WHAT YOU SHOULD DO:
Please copy exactly the lines that run from the start of the entries to the line containing "(456, 298) = (393, 296): black", inclusive.

Excerpts from a dataset:
============================================================
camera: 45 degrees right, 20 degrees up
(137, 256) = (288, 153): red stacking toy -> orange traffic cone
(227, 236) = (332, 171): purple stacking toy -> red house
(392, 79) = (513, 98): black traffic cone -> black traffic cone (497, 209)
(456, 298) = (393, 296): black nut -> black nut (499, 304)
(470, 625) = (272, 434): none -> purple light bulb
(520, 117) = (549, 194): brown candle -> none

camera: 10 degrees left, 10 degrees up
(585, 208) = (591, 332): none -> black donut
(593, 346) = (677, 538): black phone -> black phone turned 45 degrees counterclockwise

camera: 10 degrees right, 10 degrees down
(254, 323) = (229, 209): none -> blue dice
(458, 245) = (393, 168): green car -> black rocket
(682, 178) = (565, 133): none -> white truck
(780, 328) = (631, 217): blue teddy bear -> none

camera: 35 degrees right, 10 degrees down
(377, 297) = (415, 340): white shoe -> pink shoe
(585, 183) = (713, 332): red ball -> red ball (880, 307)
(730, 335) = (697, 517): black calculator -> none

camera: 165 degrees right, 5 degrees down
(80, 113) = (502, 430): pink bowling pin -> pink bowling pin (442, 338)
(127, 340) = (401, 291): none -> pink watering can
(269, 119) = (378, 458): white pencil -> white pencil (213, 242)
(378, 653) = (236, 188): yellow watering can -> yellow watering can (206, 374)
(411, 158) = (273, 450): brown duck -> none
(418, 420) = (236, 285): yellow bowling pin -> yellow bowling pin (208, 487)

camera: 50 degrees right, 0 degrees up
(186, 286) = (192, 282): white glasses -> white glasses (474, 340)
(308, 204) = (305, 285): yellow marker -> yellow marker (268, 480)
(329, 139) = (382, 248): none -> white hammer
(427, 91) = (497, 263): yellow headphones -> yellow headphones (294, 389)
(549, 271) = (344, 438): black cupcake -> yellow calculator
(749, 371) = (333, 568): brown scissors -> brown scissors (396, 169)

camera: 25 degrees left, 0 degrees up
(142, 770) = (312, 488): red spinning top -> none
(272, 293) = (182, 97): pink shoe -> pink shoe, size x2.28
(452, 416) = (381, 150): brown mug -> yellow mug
============================================================
TASK SOLUTION:
camera: 45 degrees right, 20 degrees up
(137, 256) = (288, 153): red stacking toy -> orange traffic cone
(227, 236) = (332, 171): purple stacking toy -> red house
(392, 79) = (513, 98): black traffic cone -> black traffic cone (497, 209)
(456, 298) = (393, 296): black nut -> black nut (499, 304)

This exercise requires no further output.